## [What to work on]
Please transcribe the data below in full. Omit any picture you find in it.

## [Source data]

::::::

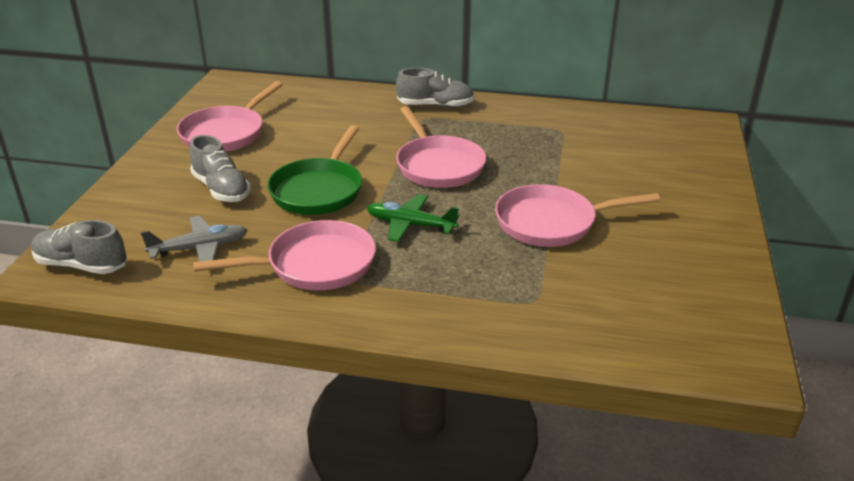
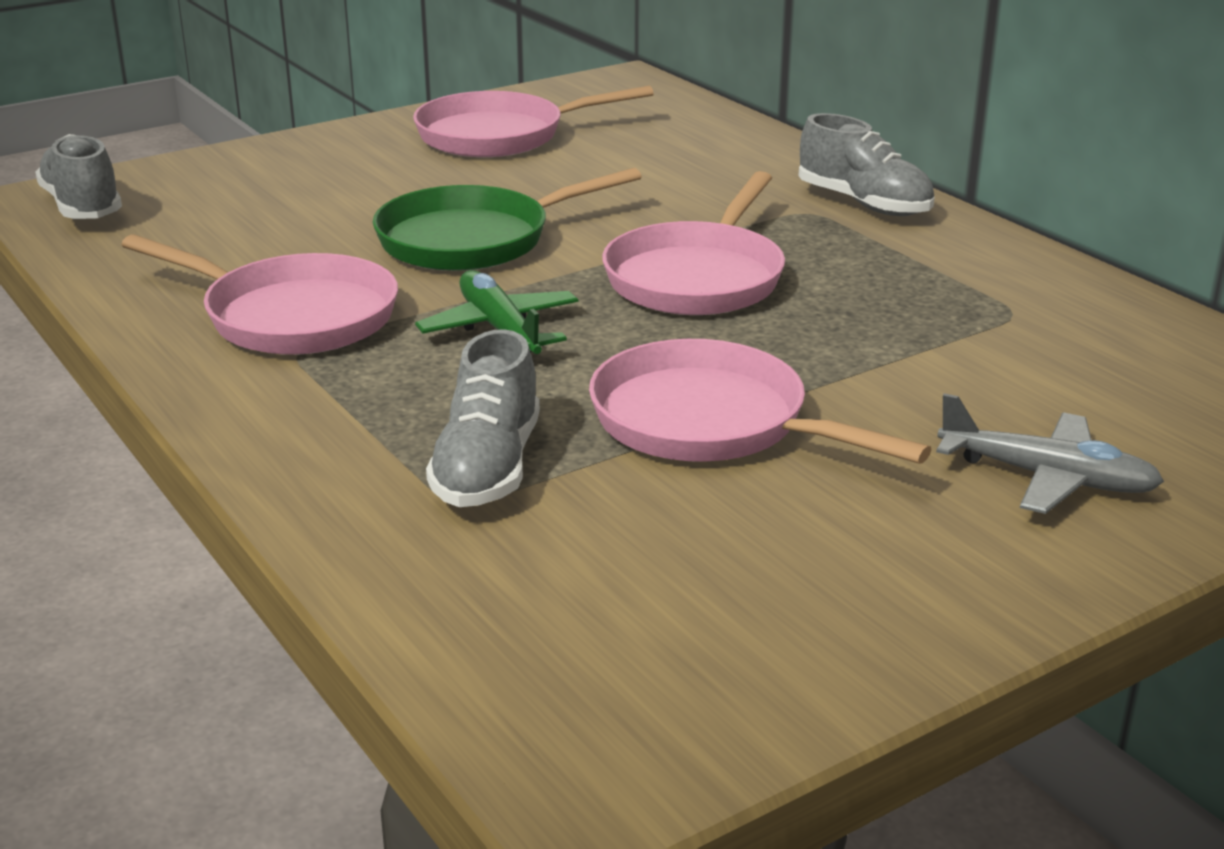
camera: 45 degrees right, 5 degrees down
(199, 248) = (215, 242): grey plane -> grey plane (1046, 478)
(221, 189) = (366, 192): grey shoe -> grey shoe (487, 468)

::::::

## [Problem solution]
camera: 45 degrees right, 5 degrees down
(199, 248) = (215, 242): grey plane -> grey plane (1046, 478)
(221, 189) = (366, 192): grey shoe -> grey shoe (487, 468)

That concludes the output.